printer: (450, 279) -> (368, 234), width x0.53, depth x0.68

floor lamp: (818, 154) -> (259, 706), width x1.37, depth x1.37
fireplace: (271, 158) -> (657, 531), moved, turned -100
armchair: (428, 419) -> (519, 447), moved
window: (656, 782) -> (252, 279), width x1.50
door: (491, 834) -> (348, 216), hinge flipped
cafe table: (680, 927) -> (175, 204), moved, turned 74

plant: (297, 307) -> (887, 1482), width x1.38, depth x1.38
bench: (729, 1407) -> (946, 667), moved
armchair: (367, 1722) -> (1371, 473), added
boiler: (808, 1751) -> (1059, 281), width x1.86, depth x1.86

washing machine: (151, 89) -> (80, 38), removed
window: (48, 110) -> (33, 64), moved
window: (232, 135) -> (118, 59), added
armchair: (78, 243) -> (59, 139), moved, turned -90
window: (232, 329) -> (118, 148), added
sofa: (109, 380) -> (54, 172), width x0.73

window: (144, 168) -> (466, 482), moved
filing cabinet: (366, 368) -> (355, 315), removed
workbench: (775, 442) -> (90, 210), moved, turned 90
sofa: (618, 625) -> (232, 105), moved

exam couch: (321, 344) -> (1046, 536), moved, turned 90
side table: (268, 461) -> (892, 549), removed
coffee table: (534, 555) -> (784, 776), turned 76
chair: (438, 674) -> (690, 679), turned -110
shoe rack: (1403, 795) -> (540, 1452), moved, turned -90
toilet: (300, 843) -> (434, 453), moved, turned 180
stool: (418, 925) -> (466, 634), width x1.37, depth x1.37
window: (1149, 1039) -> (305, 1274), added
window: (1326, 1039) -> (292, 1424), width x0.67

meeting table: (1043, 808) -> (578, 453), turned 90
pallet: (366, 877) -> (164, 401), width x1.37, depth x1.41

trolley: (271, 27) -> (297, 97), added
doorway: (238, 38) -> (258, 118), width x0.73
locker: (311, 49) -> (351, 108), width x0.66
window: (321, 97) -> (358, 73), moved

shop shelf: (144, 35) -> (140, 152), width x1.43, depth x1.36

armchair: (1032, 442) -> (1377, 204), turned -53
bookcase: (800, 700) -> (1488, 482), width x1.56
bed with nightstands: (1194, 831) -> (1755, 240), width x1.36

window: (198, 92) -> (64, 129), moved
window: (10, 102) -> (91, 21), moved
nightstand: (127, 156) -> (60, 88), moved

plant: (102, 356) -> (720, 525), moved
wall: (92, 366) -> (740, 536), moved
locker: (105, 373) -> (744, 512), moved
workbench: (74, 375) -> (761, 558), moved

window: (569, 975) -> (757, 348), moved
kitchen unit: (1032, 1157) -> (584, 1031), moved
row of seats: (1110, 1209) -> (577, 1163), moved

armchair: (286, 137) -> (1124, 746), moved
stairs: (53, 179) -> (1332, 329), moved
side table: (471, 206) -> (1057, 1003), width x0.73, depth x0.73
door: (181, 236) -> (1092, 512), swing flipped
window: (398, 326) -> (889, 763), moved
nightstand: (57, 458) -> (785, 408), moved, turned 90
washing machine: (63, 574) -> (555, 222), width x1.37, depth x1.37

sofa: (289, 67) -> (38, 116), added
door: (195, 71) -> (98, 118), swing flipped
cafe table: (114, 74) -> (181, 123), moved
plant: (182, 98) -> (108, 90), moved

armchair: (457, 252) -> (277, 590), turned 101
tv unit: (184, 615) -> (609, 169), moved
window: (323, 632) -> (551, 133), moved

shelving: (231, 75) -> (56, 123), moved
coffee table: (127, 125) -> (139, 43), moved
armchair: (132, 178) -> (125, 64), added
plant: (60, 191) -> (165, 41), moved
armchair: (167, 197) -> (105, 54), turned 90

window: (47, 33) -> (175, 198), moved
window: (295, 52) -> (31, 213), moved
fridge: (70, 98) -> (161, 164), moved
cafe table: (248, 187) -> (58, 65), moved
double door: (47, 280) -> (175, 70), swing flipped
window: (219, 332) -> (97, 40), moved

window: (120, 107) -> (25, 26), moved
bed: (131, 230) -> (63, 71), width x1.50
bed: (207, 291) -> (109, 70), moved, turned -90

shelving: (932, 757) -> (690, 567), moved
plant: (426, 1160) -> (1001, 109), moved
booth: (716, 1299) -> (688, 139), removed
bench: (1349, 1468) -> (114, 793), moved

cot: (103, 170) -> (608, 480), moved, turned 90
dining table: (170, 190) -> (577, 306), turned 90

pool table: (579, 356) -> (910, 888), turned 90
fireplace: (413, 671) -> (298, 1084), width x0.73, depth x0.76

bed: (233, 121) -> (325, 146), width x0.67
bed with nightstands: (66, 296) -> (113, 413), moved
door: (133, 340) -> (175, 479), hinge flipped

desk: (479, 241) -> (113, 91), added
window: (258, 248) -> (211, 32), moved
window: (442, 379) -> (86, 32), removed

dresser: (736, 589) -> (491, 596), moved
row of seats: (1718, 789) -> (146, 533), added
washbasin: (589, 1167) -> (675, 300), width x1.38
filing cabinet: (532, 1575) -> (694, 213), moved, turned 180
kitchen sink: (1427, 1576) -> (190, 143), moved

━━━━━━━━━━━━━━━━

With no line skipped, copy the entries exactly as written.

▸ Result
printer: (450, 279) -> (368, 234), width x0.53, depth x0.68

floor lamp: (818, 154) -> (259, 706), width x1.37, depth x1.37
fireplace: (271, 158) -> (657, 531), moved, turned -100
armchair: (428, 419) -> (519, 447), moved
window: (656, 782) -> (252, 279), width x1.50
door: (491, 834) -> (348, 216), hinge flipped
cafe table: (680, 927) -> (175, 204), moved, turned 74

plant: (297, 307) -> (887, 1482), width x1.38, depth x1.38
bench: (729, 1407) -> (946, 667), moved
armchair: (367, 1722) -> (1371, 473), added
boiler: (808, 1751) -> (1059, 281), width x1.86, depth x1.86

washing machine: (151, 89) -> (80, 38), removed
window: (48, 110) -> (33, 64), moved
window: (232, 135) -> (118, 59), added
armchair: (78, 243) -> (59, 139), moved, turned -90
window: (232, 329) -> (118, 148), added
sofa: (109, 380) -> (54, 172), width x0.73

window: (144, 168) -> (466, 482), moved
filing cabinet: (366, 368) -> (355, 315), removed
workbench: (775, 442) -> (90, 210), moved, turned 90
sofa: (618, 625) -> (232, 105), moved

exam couch: (321, 344) -> (1046, 536), moved, turned 90
side table: (268, 461) -> (892, 549), removed
coffee table: (534, 555) -> (784, 776), turned 76
chair: (438, 674) -> (690, 679), turned -110
shoe rack: (1403, 795) -> (540, 1452), moved, turned -90
toilet: (300, 843) -> (434, 453), moved, turned 180
stool: (418, 925) -> (466, 634), width x1.37, depth x1.37
window: (1149, 1039) -> (305, 1274), added
window: (1326, 1039) -> (292, 1424), width x0.67

meeting table: (1043, 808) -> (578, 453), turned 90
pallet: (366, 877) -> (164, 401), width x1.37, depth x1.41

trolley: (271, 27) -> (297, 97), added
doorway: (238, 38) -> (258, 118), width x0.73
locker: (311, 49) -> (351, 108), width x0.66
window: (321, 97) -> (358, 73), moved

shop shelf: (144, 35) -> (140, 152), width x1.43, depth x1.36

armchair: (1032, 442) -> (1377, 204), turned -53
bookcase: (800, 700) -> (1488, 482), width x1.56
bed with nightstands: (1194, 831) -> (1755, 240), width x1.36

window: (198, 92) -> (64, 129), moved
window: (10, 102) -> (91, 21), moved
nightstand: (127, 156) -> (60, 88), moved

plant: (102, 356) -> (720, 525), moved
wall: (92, 366) -> (740, 536), moved
locker: (105, 373) -> (744, 512), moved
workbench: (74, 375) -> (761, 558), moved

window: (569, 975) -> (757, 348), moved
kitchen unit: (1032, 1157) -> (584, 1031), moved
row of seats: (1110, 1209) -> (577, 1163), moved

armchair: (286, 137) -> (1124, 746), moved
stairs: (53, 179) -> (1332, 329), moved
side table: (471, 206) -> (1057, 1003), width x0.73, depth x0.73
door: (181, 236) -> (1092, 512), swing flipped
window: (398, 326) -> (889, 763), moved
nightstand: (57, 458) -> (785, 408), moved, turned 90
washing machine: (63, 574) -> (555, 222), width x1.37, depth x1.37

sofa: (289, 67) -> (38, 116), added
door: (195, 71) -> (98, 118), swing flipped
cafe table: (114, 74) -> (181, 123), moved
plant: (182, 98) -> (108, 90), moved

armchair: (457, 252) -> (277, 590), turned 101
tv unit: (184, 615) -> (609, 169), moved
window: (323, 632) -> (551, 133), moved

shelving: (231, 75) -> (56, 123), moved
coffee table: (127, 125) -> (139, 43), moved
armchair: (132, 178) -> (125, 64), added
plant: (60, 191) -> (165, 41), moved
armchair: (167, 197) -> (105, 54), turned 90

window: (47, 33) -> (175, 198), moved
window: (295, 52) -> (31, 213), moved
fridge: (70, 98) -> (161, 164), moved
cafe table: (248, 187) -> (58, 65), moved
double door: (47, 280) -> (175, 70), swing flipped
window: (219, 332) -> (97, 40), moved

window: (120, 107) -> (25, 26), moved
bed: (131, 230) -> (63, 71), width x1.50
bed: (207, 291) -> (109, 70), moved, turned -90

shelving: (932, 757) -> (690, 567), moved
plant: (426, 1160) -> (1001, 109), moved
booth: (716, 1299) -> (688, 139), removed
bench: (1349, 1468) -> (114, 793), moved

cot: (103, 170) -> (608, 480), moved, turned 90
dining table: (170, 190) -> (577, 306), turned 90

pool table: (579, 356) -> (910, 888), turned 90
fireplace: (413, 671) -> (298, 1084), width x0.73, depth x0.76

bed: (233, 121) -> (325, 146), width x0.67
bed with nightstands: (66, 296) -> (113, 413), moved
door: (133, 340) -> (175, 479), hinge flipped

desk: (479, 241) -> (113, 91), added
window: (258, 248) -> (211, 32), moved
window: (442, 379) -> (86, 32), removed

dresser: (736, 589) -> (491, 596), moved
row of seats: (1718, 789) -> (146, 533), added
washbasin: (589, 1167) -> (675, 300), width x1.38
filing cabinet: (532, 1575) -> (694, 213), moved, turned 180
kitchen sink: (1427, 1576) -> (190, 143), moved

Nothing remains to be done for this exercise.